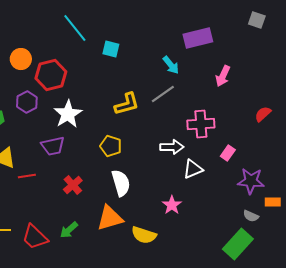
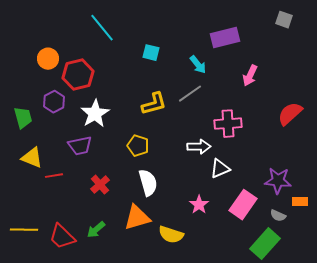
cyan square: (111, 49) -> (151, 53), moved
red semicircle: (263, 114) -> (290, 114), size x1.5
pink rectangle: (228, 153) -> (243, 205), moved, size x1.8

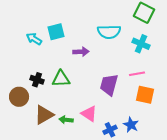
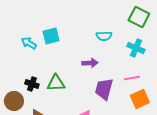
cyan semicircle: (109, 32) -> (104, 36), size x0.7
purple arrow: (81, 52) -> (90, 63), moved
orange square: (145, 95) -> (140, 99), turned -36

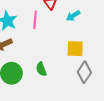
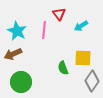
green semicircle: (41, 69) -> (63, 68), moved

------------

### Work instructions:
The result is an exact copy of the lines from the one holding "cyan semicircle: (109, 32)" through the final line of the data above, both ends included, minus the pictures.

### Final answer:
cyan semicircle: (109, 32) -> (104, 36), size x0.7
purple arrow: (81, 52) -> (90, 63), moved
orange square: (145, 95) -> (140, 99), turned -36

green semicircle: (41, 69) -> (63, 68), moved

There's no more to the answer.